▸ TASK:
Could the data below be copied out in full, word for word?

Change detection data
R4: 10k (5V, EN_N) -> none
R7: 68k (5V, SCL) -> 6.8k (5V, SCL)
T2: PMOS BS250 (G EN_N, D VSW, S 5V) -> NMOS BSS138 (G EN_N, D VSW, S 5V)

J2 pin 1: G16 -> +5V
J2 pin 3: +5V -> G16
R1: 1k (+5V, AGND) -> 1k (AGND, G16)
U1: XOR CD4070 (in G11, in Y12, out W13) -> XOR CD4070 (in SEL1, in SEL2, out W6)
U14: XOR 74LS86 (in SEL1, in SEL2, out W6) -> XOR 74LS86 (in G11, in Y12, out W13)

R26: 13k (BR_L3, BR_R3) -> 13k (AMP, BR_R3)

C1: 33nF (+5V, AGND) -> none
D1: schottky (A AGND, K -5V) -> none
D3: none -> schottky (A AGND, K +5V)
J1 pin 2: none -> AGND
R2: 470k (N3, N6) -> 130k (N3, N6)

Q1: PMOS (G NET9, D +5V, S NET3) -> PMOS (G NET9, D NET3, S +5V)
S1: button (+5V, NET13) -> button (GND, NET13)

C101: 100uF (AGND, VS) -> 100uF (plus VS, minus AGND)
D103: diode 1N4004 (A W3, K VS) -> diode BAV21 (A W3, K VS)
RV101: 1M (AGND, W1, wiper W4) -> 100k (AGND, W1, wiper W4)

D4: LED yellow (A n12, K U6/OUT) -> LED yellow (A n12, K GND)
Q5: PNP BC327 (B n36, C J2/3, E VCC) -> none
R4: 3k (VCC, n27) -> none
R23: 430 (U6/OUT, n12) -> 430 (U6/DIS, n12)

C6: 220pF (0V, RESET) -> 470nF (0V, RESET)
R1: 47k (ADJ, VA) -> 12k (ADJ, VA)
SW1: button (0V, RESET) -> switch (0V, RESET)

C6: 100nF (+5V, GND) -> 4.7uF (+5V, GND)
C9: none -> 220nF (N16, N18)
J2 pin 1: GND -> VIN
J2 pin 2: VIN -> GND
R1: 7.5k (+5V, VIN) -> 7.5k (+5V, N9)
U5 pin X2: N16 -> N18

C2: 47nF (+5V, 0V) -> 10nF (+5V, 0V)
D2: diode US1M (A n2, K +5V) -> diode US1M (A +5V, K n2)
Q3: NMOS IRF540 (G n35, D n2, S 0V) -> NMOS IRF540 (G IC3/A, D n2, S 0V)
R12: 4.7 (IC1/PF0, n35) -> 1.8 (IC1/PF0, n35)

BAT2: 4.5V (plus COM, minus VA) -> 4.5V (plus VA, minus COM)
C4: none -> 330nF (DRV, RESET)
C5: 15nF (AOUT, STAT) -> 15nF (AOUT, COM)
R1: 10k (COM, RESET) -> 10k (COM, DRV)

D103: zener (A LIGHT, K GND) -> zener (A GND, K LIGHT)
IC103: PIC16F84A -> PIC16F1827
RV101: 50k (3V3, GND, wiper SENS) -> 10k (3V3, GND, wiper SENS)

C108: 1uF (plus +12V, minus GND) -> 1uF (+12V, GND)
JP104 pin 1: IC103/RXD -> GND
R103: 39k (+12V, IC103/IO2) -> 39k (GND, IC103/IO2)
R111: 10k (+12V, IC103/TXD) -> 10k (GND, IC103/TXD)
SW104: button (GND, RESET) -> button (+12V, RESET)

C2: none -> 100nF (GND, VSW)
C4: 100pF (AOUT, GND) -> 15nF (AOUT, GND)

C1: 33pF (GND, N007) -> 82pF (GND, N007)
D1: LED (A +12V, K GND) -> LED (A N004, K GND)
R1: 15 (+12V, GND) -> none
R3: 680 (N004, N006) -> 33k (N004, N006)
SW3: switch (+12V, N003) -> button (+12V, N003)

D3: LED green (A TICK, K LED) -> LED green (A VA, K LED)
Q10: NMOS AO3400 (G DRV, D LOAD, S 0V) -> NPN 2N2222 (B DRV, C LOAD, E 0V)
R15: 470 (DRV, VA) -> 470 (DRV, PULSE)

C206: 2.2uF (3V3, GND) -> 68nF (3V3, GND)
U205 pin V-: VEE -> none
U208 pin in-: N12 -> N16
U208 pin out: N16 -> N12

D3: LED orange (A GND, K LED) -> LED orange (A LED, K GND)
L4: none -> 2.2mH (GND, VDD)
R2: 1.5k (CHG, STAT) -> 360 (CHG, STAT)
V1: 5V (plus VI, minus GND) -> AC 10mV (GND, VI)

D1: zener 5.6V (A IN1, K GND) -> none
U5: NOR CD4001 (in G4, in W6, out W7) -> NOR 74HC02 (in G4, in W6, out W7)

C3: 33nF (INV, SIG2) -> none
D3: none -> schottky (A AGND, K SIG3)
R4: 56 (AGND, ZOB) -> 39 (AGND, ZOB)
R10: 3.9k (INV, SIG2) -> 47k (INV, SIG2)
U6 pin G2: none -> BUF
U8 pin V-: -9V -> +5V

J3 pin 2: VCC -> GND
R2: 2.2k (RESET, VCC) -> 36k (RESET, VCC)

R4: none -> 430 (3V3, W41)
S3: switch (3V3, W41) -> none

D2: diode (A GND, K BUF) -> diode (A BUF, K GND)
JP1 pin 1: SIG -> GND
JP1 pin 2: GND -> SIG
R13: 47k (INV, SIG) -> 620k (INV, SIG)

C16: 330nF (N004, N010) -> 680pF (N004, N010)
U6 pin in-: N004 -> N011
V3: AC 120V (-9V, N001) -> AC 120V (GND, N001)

▸ COMPLETED EXERCISE:
R4: 10k (5V, EN_N) -> none
R7: 68k (5V, SCL) -> 6.8k (5V, SCL)
T2: PMOS BS250 (G EN_N, D VSW, S 5V) -> NMOS BSS138 (G EN_N, D VSW, S 5V)

J2 pin 1: G16 -> +5V
J2 pin 3: +5V -> G16
R1: 1k (+5V, AGND) -> 1k (AGND, G16)
U1: XOR CD4070 (in G11, in Y12, out W13) -> XOR CD4070 (in SEL1, in SEL2, out W6)
U14: XOR 74LS86 (in SEL1, in SEL2, out W6) -> XOR 74LS86 (in G11, in Y12, out W13)

R26: 13k (BR_L3, BR_R3) -> 13k (AMP, BR_R3)

C1: 33nF (+5V, AGND) -> none
D1: schottky (A AGND, K -5V) -> none
D3: none -> schottky (A AGND, K +5V)
J1 pin 2: none -> AGND
R2: 470k (N3, N6) -> 130k (N3, N6)

Q1: PMOS (G NET9, D +5V, S NET3) -> PMOS (G NET9, D NET3, S +5V)
S1: button (+5V, NET13) -> button (GND, NET13)

C101: 100uF (AGND, VS) -> 100uF (plus VS, minus AGND)
D103: diode 1N4004 (A W3, K VS) -> diode BAV21 (A W3, K VS)
RV101: 1M (AGND, W1, wiper W4) -> 100k (AGND, W1, wiper W4)

D4: LED yellow (A n12, K U6/OUT) -> LED yellow (A n12, K GND)
Q5: PNP BC327 (B n36, C J2/3, E VCC) -> none
R4: 3k (VCC, n27) -> none
R23: 430 (U6/OUT, n12) -> 430 (U6/DIS, n12)

C6: 220pF (0V, RESET) -> 470nF (0V, RESET)
R1: 47k (ADJ, VA) -> 12k (ADJ, VA)
SW1: button (0V, RESET) -> switch (0V, RESET)

C6: 100nF (+5V, GND) -> 4.7uF (+5V, GND)
C9: none -> 220nF (N16, N18)
J2 pin 1: GND -> VIN
J2 pin 2: VIN -> GND
R1: 7.5k (+5V, VIN) -> 7.5k (+5V, N9)
U5 pin X2: N16 -> N18

C2: 47nF (+5V, 0V) -> 10nF (+5V, 0V)
D2: diode US1M (A n2, K +5V) -> diode US1M (A +5V, K n2)
Q3: NMOS IRF540 (G n35, D n2, S 0V) -> NMOS IRF540 (G IC3/A, D n2, S 0V)
R12: 4.7 (IC1/PF0, n35) -> 1.8 (IC1/PF0, n35)

BAT2: 4.5V (plus COM, minus VA) -> 4.5V (plus VA, minus COM)
C4: none -> 330nF (DRV, RESET)
C5: 15nF (AOUT, STAT) -> 15nF (AOUT, COM)
R1: 10k (COM, RESET) -> 10k (COM, DRV)

D103: zener (A LIGHT, K GND) -> zener (A GND, K LIGHT)
IC103: PIC16F84A -> PIC16F1827
RV101: 50k (3V3, GND, wiper SENS) -> 10k (3V3, GND, wiper SENS)

C108: 1uF (plus +12V, minus GND) -> 1uF (+12V, GND)
JP104 pin 1: IC103/RXD -> GND
R103: 39k (+12V, IC103/IO2) -> 39k (GND, IC103/IO2)
R111: 10k (+12V, IC103/TXD) -> 10k (GND, IC103/TXD)
SW104: button (GND, RESET) -> button (+12V, RESET)

C2: none -> 100nF (GND, VSW)
C4: 100pF (AOUT, GND) -> 15nF (AOUT, GND)

C1: 33pF (GND, N007) -> 82pF (GND, N007)
D1: LED (A +12V, K GND) -> LED (A N004, K GND)
R1: 15 (+12V, GND) -> none
R3: 680 (N004, N006) -> 33k (N004, N006)
SW3: switch (+12V, N003) -> button (+12V, N003)

D3: LED green (A TICK, K LED) -> LED green (A VA, K LED)
Q10: NMOS AO3400 (G DRV, D LOAD, S 0V) -> NPN 2N2222 (B DRV, C LOAD, E 0V)
R15: 470 (DRV, VA) -> 470 (DRV, PULSE)

C206: 2.2uF (3V3, GND) -> 68nF (3V3, GND)
U205 pin V-: VEE -> none
U208 pin in-: N12 -> N16
U208 pin out: N16 -> N12

D3: LED orange (A GND, K LED) -> LED orange (A LED, K GND)
L4: none -> 2.2mH (GND, VDD)
R2: 1.5k (CHG, STAT) -> 360 (CHG, STAT)
V1: 5V (plus VI, minus GND) -> AC 10mV (GND, VI)

D1: zener 5.6V (A IN1, K GND) -> none
U5: NOR CD4001 (in G4, in W6, out W7) -> NOR 74HC02 (in G4, in W6, out W7)

C3: 33nF (INV, SIG2) -> none
D3: none -> schottky (A AGND, K SIG3)
R4: 56 (AGND, ZOB) -> 39 (AGND, ZOB)
R10: 3.9k (INV, SIG2) -> 47k (INV, SIG2)
U6 pin G2: none -> BUF
U8 pin V-: -9V -> +5V

J3 pin 2: VCC -> GND
R2: 2.2k (RESET, VCC) -> 36k (RESET, VCC)

R4: none -> 430 (3V3, W41)
S3: switch (3V3, W41) -> none

D2: diode (A GND, K BUF) -> diode (A BUF, K GND)
JP1 pin 1: SIG -> GND
JP1 pin 2: GND -> SIG
R13: 47k (INV, SIG) -> 620k (INV, SIG)

C16: 330nF (N004, N010) -> 680pF (N004, N010)
U6 pin in-: N004 -> N011
V3: AC 120V (-9V, N001) -> AC 120V (GND, N001)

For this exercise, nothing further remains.